Exercise: What lines of the listing include the string "blue"? Show them all.

━━ Information supplied ━━

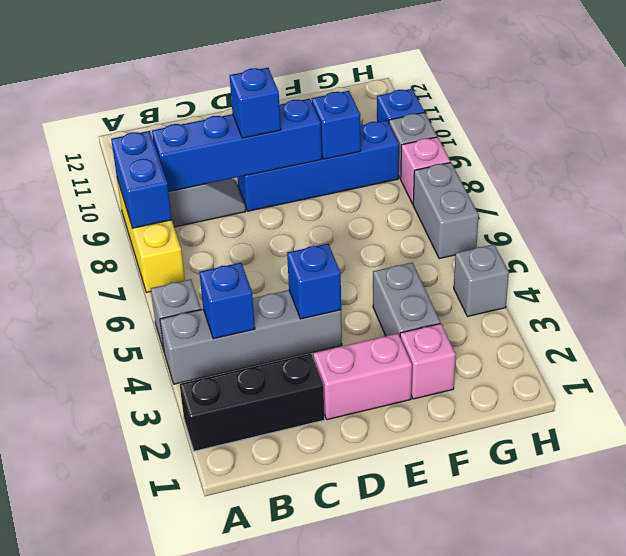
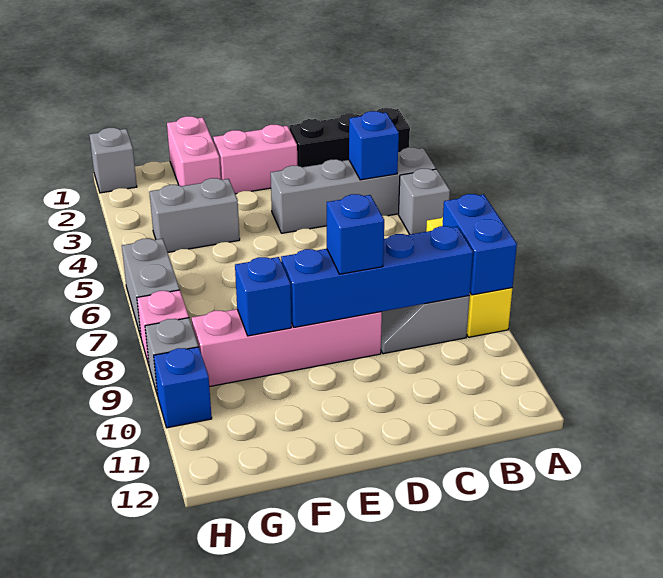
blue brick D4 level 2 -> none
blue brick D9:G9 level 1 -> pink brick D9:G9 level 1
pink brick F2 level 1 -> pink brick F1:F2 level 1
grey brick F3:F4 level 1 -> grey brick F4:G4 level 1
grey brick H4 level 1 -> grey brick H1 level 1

━━━
━━ Information supplied ━━

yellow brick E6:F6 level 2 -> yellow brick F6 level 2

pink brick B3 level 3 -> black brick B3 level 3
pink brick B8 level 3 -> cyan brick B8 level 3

━━━

Exercise result:
blue brick D4 level 2 -> none
blue brick D9:G9 level 1 -> pink brick D9:G9 level 1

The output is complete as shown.